======== Extracted entries ========
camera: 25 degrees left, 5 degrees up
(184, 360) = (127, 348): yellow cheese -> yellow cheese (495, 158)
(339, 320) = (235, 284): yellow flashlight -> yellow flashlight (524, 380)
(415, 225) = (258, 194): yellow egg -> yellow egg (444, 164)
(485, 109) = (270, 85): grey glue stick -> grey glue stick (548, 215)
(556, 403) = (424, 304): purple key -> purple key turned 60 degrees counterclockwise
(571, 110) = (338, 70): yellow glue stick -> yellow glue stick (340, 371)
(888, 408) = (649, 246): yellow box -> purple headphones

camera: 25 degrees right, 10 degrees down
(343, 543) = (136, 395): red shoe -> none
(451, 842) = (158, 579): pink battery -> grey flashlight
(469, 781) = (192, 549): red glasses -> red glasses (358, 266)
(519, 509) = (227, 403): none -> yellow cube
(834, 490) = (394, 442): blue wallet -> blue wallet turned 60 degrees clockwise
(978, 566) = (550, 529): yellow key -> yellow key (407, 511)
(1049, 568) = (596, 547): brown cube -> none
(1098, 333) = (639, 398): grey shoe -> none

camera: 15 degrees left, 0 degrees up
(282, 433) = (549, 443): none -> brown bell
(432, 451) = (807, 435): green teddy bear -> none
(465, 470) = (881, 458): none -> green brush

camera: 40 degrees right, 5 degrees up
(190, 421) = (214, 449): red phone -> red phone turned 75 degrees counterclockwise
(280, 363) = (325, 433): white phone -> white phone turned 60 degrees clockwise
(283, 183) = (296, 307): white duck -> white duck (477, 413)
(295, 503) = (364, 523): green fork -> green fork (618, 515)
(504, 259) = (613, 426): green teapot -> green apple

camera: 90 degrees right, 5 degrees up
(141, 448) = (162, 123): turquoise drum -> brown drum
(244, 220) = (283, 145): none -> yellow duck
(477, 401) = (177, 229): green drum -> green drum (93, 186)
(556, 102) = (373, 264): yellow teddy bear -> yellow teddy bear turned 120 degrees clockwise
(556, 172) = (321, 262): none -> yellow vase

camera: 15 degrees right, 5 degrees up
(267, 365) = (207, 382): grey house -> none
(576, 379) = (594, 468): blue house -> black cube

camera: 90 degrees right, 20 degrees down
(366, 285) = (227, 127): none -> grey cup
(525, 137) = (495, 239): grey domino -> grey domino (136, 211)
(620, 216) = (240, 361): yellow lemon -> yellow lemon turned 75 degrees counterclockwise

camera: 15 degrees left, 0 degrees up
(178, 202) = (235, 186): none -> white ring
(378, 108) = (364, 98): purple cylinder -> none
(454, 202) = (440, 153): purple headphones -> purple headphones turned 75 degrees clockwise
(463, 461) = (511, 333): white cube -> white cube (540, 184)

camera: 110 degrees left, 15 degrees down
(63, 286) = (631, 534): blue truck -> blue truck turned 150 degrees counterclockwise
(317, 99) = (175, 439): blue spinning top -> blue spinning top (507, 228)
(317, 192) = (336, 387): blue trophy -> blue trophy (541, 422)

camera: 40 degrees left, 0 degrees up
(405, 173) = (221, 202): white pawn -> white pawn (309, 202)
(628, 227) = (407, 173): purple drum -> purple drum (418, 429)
========
Look through the data above and return each line where the string "duck" occurs.

(283, 183) = (296, 307): white duck -> white duck (477, 413)
(244, 220) = (283, 145): none -> yellow duck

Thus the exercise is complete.